#### RECORDS PROVIDED
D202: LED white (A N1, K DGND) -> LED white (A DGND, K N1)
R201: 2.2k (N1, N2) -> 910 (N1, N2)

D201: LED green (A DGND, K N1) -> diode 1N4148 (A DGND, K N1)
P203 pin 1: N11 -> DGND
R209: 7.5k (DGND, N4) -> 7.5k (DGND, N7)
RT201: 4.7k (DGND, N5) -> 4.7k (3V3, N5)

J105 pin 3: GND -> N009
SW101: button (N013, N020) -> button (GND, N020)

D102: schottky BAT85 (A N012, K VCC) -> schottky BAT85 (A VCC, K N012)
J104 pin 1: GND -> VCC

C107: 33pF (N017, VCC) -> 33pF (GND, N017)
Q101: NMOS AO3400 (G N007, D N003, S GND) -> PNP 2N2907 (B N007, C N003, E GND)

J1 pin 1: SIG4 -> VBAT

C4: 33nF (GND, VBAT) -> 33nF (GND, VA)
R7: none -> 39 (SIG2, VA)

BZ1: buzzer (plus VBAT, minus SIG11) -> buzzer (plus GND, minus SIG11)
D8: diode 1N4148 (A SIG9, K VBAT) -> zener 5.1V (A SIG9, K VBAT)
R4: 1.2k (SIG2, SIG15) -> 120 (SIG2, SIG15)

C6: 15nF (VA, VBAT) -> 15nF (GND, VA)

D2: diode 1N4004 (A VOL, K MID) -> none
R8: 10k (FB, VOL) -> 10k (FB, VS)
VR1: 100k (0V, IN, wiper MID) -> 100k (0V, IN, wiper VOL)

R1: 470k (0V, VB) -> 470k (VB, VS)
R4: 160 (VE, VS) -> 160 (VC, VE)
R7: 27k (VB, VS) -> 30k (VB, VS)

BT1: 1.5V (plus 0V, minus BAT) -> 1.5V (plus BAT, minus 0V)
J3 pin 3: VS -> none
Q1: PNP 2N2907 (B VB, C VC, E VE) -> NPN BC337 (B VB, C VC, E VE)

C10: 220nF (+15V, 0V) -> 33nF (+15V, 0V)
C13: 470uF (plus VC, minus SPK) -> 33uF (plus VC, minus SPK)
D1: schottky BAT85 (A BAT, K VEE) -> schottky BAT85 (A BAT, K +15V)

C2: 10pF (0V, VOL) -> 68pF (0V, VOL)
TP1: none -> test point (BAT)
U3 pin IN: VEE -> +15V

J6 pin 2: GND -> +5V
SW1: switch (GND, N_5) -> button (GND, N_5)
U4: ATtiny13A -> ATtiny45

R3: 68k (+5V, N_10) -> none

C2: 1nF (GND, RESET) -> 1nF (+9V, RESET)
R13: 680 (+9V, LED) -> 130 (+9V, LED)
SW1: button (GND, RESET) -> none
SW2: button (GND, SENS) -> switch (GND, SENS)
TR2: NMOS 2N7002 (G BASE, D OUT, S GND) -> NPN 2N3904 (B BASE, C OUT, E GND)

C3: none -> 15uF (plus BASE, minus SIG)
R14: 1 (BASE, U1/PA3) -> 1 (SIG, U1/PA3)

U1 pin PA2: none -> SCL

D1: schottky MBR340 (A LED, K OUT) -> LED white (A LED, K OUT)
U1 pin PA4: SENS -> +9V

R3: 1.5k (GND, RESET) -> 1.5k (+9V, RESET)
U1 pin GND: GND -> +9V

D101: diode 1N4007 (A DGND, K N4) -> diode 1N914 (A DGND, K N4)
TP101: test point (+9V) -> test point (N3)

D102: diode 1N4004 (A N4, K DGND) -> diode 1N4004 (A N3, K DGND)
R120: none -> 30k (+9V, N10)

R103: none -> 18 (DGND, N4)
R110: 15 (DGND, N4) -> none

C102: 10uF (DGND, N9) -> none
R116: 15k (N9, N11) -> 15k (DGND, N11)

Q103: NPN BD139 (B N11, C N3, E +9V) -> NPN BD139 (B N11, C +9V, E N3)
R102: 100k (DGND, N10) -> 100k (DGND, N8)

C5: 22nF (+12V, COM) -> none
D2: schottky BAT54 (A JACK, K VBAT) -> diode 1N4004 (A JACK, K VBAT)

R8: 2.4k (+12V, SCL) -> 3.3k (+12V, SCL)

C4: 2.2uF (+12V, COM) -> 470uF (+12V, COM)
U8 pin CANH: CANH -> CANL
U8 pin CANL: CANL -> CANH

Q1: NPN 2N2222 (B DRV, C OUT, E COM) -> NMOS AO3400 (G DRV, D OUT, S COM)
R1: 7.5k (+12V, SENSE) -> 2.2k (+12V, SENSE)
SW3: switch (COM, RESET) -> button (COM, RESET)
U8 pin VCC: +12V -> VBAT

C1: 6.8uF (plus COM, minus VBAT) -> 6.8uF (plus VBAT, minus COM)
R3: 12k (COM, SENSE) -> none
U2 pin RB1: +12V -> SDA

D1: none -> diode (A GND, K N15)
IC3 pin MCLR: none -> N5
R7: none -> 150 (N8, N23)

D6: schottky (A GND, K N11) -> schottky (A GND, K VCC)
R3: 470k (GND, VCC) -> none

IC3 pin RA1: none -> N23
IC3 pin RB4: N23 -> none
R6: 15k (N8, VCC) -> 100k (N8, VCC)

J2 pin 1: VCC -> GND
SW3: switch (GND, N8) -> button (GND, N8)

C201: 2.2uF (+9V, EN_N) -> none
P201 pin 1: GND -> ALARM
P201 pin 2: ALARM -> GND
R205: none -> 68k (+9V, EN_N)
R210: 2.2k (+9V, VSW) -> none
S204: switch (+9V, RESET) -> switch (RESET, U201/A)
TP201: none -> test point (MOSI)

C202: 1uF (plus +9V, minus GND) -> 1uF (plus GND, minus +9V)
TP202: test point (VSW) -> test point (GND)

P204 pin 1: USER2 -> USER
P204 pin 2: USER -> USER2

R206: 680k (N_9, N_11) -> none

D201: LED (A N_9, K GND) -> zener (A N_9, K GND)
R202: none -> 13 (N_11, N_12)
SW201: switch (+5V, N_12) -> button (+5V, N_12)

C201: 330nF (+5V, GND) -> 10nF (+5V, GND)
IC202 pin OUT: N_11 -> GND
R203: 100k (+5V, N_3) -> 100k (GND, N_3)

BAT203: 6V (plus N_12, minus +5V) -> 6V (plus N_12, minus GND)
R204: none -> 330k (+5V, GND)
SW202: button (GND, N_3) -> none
########
### TASK:
Everything starting at the line containing "D201: LED green" and ending at the line containing "C10: 220nF (+15V, 0V) -> 33nF (+15V, 0V)" in the records above should be repeated exactly, and only that.

### OUTPUT OF THE EXERCISE:
D201: LED green (A DGND, K N1) -> diode 1N4148 (A DGND, K N1)
P203 pin 1: N11 -> DGND
R209: 7.5k (DGND, N4) -> 7.5k (DGND, N7)
RT201: 4.7k (DGND, N5) -> 4.7k (3V3, N5)

J105 pin 3: GND -> N009
SW101: button (N013, N020) -> button (GND, N020)

D102: schottky BAT85 (A N012, K VCC) -> schottky BAT85 (A VCC, K N012)
J104 pin 1: GND -> VCC

C107: 33pF (N017, VCC) -> 33pF (GND, N017)
Q101: NMOS AO3400 (G N007, D N003, S GND) -> PNP 2N2907 (B N007, C N003, E GND)

J1 pin 1: SIG4 -> VBAT

C4: 33nF (GND, VBAT) -> 33nF (GND, VA)
R7: none -> 39 (SIG2, VA)

BZ1: buzzer (plus VBAT, minus SIG11) -> buzzer (plus GND, minus SIG11)
D8: diode 1N4148 (A SIG9, K VBAT) -> zener 5.1V (A SIG9, K VBAT)
R4: 1.2k (SIG2, SIG15) -> 120 (SIG2, SIG15)

C6: 15nF (VA, VBAT) -> 15nF (GND, VA)

D2: diode 1N4004 (A VOL, K MID) -> none
R8: 10k (FB, VOL) -> 10k (FB, VS)
VR1: 100k (0V, IN, wiper MID) -> 100k (0V, IN, wiper VOL)

R1: 470k (0V, VB) -> 470k (VB, VS)
R4: 160 (VE, VS) -> 160 (VC, VE)
R7: 27k (VB, VS) -> 30k (VB, VS)

BT1: 1.5V (plus 0V, minus BAT) -> 1.5V (plus BAT, minus 0V)
J3 pin 3: VS -> none
Q1: PNP 2N2907 (B VB, C VC, E VE) -> NPN BC337 (B VB, C VC, E VE)

C10: 220nF (+15V, 0V) -> 33nF (+15V, 0V)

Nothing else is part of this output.